# DATA EXTRACTS
**********

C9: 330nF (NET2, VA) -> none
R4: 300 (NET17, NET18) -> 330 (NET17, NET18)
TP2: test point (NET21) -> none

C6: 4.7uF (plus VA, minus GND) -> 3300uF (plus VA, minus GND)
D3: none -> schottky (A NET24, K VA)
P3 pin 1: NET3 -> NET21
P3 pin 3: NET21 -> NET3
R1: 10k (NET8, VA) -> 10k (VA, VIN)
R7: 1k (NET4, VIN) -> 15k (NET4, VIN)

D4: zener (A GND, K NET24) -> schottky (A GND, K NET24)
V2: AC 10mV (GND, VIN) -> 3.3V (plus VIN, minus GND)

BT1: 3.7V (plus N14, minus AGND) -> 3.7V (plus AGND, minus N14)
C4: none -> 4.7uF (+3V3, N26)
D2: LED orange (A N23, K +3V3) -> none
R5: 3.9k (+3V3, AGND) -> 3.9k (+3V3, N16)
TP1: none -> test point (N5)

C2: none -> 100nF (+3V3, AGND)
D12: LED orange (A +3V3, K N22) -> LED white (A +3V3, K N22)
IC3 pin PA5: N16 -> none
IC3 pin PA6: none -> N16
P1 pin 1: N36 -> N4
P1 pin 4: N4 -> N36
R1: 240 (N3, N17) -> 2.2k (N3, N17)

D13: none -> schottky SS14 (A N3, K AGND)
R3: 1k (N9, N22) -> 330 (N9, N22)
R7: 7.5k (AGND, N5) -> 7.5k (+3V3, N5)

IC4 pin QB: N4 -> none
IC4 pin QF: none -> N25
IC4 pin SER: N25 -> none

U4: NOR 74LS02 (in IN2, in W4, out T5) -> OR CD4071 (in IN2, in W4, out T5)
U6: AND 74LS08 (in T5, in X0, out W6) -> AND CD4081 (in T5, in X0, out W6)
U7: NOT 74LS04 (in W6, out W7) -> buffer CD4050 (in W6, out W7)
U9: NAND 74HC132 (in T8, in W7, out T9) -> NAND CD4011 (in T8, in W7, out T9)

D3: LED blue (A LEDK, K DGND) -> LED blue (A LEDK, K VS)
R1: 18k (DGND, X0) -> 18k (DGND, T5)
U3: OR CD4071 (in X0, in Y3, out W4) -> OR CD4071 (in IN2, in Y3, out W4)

**********

# EXERCISE INSTRUCTIONS
Everything from the line containing "TP1: none -> test point (N5)" to the end of the listing above must be returned exactly. Both end lines belong in it.

# EXPECTED OUTPUT
TP1: none -> test point (N5)

C2: none -> 100nF (+3V3, AGND)
D12: LED orange (A +3V3, K N22) -> LED white (A +3V3, K N22)
IC3 pin PA5: N16 -> none
IC3 pin PA6: none -> N16
P1 pin 1: N36 -> N4
P1 pin 4: N4 -> N36
R1: 240 (N3, N17) -> 2.2k (N3, N17)

D13: none -> schottky SS14 (A N3, K AGND)
R3: 1k (N9, N22) -> 330 (N9, N22)
R7: 7.5k (AGND, N5) -> 7.5k (+3V3, N5)

IC4 pin QB: N4 -> none
IC4 pin QF: none -> N25
IC4 pin SER: N25 -> none

U4: NOR 74LS02 (in IN2, in W4, out T5) -> OR CD4071 (in IN2, in W4, out T5)
U6: AND 74LS08 (in T5, in X0, out W6) -> AND CD4081 (in T5, in X0, out W6)
U7: NOT 74LS04 (in W6, out W7) -> buffer CD4050 (in W6, out W7)
U9: NAND 74HC132 (in T8, in W7, out T9) -> NAND CD4011 (in T8, in W7, out T9)

D3: LED blue (A LEDK, K DGND) -> LED blue (A LEDK, K VS)
R1: 18k (DGND, X0) -> 18k (DGND, T5)
U3: OR CD4071 (in X0, in Y3, out W4) -> OR CD4071 (in IN2, in Y3, out W4)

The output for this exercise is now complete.